- _TASK BRIEF_:
When the line containing "cyan round brick A4 level 1 -> none" is found in the data below, copy it and each line after it through the line containing "none -> brown round brick G2 level 3", exactly and with no others.

- _LISTED ENTRIES_:
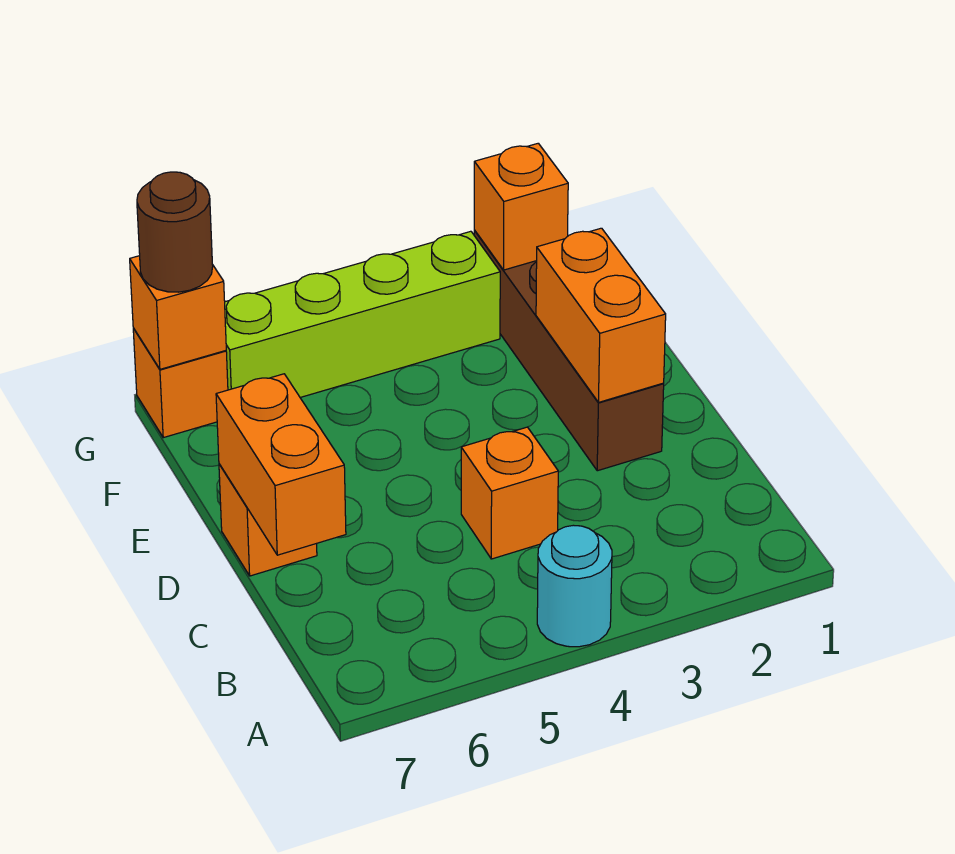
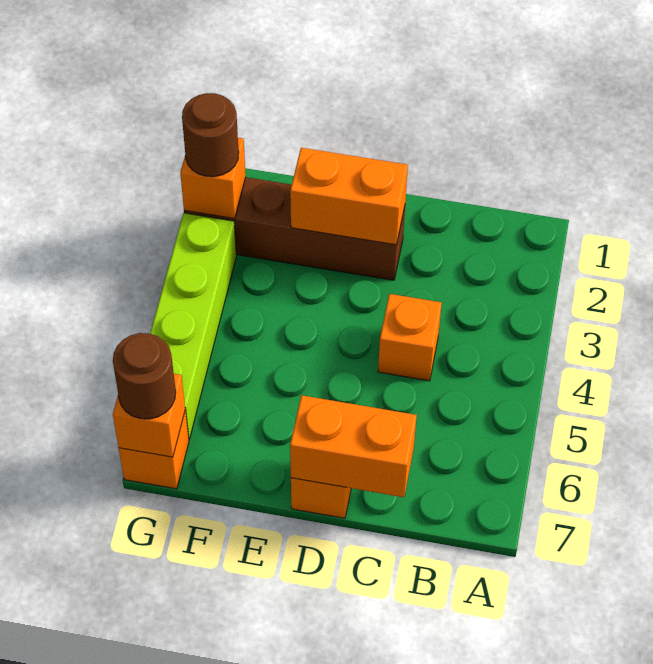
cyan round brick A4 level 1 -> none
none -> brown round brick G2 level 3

...

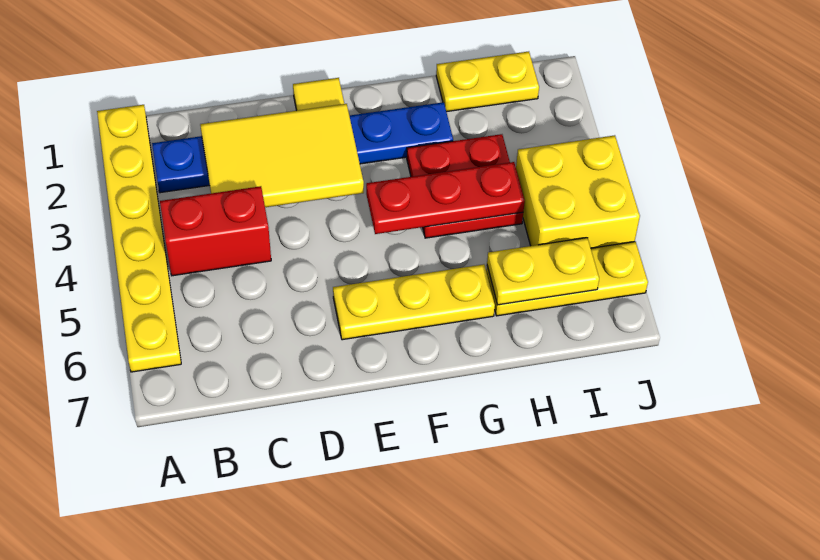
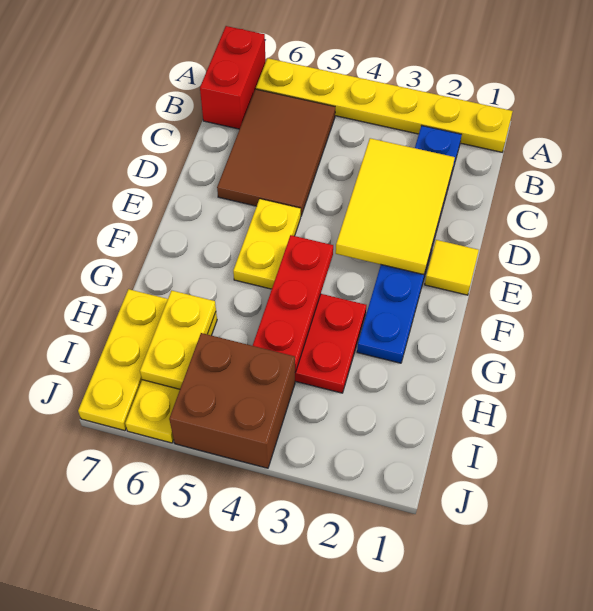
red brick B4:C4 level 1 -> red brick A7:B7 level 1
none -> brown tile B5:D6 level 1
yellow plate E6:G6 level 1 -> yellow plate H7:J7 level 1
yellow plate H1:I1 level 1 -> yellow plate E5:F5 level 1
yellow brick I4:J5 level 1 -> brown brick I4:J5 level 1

- _ANSWER SPACE_:
cyan round brick A4 level 1 -> none
none -> brown round brick G2 level 3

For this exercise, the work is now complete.